▶ [Directions for this task] Copy out, from the entries below, each line that holds the string "power".

▶ [Aerial scene parsing data]
*** Begin section ***
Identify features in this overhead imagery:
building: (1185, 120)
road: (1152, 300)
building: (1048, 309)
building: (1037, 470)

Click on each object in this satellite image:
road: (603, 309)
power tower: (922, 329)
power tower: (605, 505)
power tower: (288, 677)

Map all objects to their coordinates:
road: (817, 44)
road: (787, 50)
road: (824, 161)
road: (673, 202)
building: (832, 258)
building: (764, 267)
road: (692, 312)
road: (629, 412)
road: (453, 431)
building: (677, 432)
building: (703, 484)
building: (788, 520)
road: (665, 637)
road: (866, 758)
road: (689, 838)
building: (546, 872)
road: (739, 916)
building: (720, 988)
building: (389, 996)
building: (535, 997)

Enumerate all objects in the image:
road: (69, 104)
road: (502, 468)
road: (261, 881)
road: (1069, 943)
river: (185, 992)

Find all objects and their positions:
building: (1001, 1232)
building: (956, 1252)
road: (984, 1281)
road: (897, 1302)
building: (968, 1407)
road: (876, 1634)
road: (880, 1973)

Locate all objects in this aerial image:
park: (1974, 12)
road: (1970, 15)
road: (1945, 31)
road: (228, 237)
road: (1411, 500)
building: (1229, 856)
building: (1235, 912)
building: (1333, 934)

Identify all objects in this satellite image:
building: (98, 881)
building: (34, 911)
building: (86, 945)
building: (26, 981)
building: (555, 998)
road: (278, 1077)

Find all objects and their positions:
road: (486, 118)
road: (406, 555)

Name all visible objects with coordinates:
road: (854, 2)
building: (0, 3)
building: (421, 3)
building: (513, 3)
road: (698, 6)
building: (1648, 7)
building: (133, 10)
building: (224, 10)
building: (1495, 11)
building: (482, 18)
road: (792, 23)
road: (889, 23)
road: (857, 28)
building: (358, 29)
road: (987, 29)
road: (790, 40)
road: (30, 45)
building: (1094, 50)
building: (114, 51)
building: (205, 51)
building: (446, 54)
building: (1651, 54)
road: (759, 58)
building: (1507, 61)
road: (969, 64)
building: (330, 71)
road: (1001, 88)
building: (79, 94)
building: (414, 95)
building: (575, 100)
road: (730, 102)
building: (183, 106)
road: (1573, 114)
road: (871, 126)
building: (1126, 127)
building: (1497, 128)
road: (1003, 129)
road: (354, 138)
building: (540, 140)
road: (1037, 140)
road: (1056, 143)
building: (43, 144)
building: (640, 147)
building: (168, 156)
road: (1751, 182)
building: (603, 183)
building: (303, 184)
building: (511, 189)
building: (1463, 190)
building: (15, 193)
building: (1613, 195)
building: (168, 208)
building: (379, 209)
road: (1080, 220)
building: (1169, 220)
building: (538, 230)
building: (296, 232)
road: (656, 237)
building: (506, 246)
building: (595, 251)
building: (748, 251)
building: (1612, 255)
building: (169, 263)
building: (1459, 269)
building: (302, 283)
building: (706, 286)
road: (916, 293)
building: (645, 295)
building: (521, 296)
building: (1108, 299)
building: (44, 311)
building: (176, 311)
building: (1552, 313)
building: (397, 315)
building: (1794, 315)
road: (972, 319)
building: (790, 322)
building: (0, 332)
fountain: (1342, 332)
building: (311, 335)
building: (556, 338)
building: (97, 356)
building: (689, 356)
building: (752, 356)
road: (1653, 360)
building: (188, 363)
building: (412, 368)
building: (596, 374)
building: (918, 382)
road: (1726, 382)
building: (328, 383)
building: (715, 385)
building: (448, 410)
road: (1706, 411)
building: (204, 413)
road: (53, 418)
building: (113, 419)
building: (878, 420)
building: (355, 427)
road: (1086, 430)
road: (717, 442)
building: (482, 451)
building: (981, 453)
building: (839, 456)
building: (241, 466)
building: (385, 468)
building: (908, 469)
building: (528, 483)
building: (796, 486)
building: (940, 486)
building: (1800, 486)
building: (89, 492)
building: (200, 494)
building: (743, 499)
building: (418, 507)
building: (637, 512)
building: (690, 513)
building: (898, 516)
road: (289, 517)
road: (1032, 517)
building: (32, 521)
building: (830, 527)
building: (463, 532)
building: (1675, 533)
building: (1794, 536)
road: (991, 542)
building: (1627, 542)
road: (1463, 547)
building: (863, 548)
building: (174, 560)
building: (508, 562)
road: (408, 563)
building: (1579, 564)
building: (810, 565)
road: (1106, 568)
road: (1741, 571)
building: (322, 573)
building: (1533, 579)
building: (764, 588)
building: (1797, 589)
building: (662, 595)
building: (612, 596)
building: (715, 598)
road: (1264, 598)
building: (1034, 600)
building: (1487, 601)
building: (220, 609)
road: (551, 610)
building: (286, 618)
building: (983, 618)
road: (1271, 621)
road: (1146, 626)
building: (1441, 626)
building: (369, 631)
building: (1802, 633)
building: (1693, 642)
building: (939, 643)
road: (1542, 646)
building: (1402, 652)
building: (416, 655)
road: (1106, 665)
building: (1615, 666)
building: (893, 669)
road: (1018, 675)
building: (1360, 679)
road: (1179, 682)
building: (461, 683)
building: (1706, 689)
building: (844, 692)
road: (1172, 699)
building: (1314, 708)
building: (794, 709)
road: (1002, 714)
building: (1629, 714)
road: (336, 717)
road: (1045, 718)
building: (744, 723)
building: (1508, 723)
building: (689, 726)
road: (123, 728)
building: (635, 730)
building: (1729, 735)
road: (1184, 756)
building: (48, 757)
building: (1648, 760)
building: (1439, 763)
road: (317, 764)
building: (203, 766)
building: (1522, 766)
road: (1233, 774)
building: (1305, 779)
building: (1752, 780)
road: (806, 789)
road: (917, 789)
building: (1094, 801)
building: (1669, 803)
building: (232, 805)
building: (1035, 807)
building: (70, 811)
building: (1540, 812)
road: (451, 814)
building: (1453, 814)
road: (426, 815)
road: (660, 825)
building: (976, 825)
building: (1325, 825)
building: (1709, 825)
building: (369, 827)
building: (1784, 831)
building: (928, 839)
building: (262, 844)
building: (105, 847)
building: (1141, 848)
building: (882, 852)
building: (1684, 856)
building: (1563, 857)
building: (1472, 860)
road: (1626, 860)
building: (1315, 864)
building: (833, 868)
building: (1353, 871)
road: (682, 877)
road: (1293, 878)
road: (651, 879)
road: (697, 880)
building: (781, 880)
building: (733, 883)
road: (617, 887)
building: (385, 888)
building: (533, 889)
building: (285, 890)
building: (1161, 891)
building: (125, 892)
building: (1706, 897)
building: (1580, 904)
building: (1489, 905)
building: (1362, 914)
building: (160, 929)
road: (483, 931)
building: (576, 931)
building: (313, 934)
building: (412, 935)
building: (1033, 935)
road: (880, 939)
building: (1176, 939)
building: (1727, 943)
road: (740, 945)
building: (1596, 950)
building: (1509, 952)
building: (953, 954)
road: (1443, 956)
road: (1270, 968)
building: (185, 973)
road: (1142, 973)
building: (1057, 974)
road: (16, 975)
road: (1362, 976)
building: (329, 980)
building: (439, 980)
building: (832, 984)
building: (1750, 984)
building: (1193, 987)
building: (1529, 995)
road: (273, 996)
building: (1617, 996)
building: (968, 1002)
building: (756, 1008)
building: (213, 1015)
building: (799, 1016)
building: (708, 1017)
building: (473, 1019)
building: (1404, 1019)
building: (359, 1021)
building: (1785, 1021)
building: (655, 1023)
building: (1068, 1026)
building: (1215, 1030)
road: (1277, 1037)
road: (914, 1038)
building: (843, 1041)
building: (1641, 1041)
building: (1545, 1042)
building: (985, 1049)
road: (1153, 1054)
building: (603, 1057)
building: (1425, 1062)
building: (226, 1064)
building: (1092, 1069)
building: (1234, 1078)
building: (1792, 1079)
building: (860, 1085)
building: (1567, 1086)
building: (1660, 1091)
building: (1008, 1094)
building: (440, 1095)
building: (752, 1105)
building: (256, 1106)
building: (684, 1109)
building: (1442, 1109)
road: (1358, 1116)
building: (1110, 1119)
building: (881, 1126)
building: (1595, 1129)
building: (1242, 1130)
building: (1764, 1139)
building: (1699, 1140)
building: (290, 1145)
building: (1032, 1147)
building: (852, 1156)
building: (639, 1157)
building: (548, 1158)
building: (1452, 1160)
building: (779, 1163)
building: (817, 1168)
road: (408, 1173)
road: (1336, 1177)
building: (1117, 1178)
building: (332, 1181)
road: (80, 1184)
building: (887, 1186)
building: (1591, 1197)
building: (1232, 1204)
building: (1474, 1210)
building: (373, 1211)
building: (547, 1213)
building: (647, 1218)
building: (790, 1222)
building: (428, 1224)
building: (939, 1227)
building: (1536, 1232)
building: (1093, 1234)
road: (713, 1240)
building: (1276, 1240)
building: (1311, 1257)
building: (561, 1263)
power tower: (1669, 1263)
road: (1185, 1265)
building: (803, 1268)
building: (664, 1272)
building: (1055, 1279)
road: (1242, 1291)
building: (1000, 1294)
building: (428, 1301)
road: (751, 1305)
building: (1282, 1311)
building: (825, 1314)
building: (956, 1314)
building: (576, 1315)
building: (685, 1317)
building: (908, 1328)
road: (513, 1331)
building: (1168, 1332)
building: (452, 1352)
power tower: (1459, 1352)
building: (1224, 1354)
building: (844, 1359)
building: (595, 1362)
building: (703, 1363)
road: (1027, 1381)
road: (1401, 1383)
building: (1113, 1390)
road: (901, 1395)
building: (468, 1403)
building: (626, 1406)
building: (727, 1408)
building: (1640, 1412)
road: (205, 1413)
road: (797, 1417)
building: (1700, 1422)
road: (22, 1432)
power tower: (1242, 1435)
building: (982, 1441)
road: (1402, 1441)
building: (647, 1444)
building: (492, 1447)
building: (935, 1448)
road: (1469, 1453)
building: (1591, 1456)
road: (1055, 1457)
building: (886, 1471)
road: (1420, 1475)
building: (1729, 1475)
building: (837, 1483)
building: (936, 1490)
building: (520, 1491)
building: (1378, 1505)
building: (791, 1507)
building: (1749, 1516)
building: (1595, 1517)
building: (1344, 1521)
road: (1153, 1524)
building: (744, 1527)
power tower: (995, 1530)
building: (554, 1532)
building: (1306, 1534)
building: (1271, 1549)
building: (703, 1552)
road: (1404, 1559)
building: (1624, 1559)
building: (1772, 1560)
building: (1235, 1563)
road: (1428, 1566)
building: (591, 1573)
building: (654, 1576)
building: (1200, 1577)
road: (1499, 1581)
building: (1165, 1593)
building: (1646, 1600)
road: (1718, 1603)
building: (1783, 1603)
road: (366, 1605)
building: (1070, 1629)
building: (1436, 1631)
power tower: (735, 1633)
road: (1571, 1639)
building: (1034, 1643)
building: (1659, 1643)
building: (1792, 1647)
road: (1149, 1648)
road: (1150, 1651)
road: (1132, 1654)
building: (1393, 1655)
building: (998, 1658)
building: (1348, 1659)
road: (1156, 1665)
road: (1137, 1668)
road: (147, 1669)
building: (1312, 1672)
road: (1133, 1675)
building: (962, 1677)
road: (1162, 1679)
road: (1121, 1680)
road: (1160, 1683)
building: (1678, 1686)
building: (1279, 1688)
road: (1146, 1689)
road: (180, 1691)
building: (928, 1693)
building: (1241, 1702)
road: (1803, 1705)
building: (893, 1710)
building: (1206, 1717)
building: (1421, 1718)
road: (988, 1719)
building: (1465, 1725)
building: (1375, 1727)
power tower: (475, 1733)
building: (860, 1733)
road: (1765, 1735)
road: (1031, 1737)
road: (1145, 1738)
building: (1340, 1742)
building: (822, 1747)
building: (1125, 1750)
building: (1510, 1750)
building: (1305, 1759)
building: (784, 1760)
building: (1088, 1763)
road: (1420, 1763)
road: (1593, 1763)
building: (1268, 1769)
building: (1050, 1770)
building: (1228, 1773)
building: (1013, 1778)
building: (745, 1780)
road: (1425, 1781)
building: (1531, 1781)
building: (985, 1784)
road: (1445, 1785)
*** End section ***
▶ [Your response]
power tower: (922, 329)
power tower: (605, 505)
power tower: (288, 677)
power tower: (1669, 1263)
power tower: (1459, 1352)
power tower: (1242, 1435)
power tower: (995, 1530)
power tower: (735, 1633)
power tower: (475, 1733)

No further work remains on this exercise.